### RECORDED DATA
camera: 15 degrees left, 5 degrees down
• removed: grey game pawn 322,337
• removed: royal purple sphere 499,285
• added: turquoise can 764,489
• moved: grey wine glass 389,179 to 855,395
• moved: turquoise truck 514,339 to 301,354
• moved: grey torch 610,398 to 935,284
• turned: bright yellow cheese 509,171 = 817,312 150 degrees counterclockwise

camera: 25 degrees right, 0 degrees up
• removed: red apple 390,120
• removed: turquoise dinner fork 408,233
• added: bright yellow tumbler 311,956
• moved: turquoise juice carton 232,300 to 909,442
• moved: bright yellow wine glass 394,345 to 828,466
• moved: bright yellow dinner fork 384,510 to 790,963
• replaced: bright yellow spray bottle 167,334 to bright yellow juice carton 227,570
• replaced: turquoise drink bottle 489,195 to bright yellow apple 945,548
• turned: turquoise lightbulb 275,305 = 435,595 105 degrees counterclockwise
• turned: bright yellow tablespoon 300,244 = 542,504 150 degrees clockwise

...

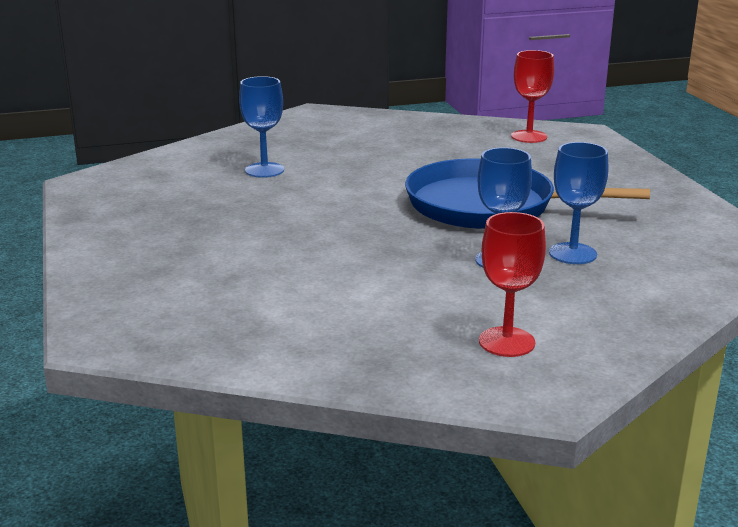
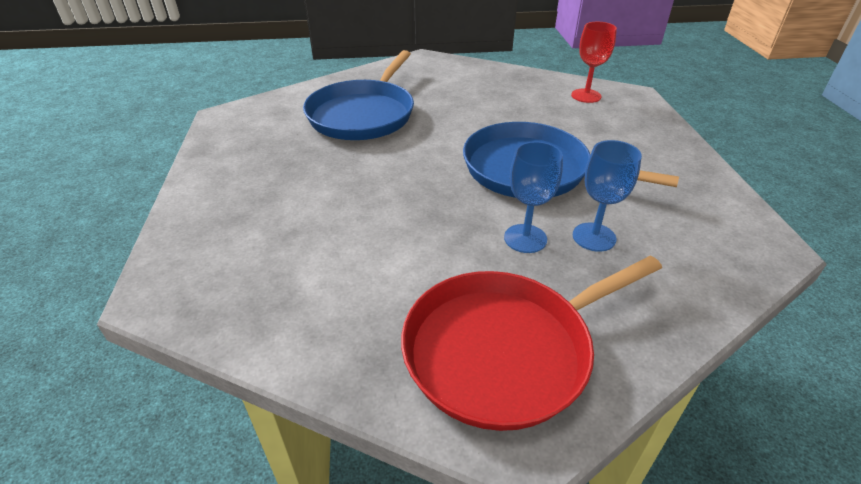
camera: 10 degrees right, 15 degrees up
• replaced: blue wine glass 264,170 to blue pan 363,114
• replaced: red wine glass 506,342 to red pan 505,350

### ABOUT THIS EXERCISE
Your task is to transcribe, with no changes, only the lines of the listing above that lie between the line holding "purple sphere 499,285" and the line holding "610,398 to 935,284", inclusive.

### ANSWER SPACE
• removed: royal purple sphere 499,285
• added: turquoise can 764,489
• moved: grey wine glass 389,179 to 855,395
• moved: turquoise truck 514,339 to 301,354
• moved: grey torch 610,398 to 935,284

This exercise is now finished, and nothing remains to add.